── Source data

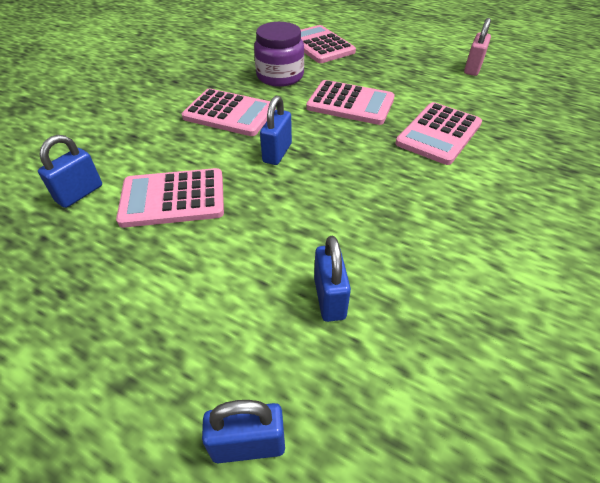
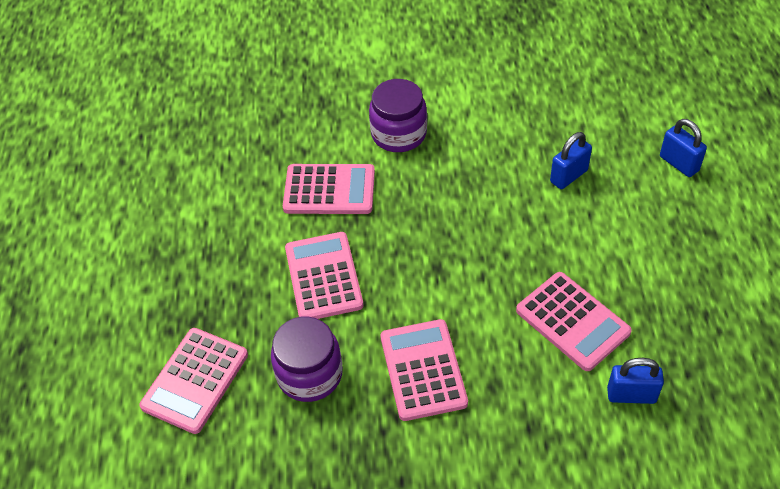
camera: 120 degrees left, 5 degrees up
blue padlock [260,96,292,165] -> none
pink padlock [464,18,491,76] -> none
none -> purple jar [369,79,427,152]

────

Required action
Nothing but the lines from the one with "blue padlock [260,96,292,165] -> none" through the last line of the data should appear; print them exactly.

Expected answer
blue padlock [260,96,292,165] -> none
pink padlock [464,18,491,76] -> none
none -> purple jar [369,79,427,152]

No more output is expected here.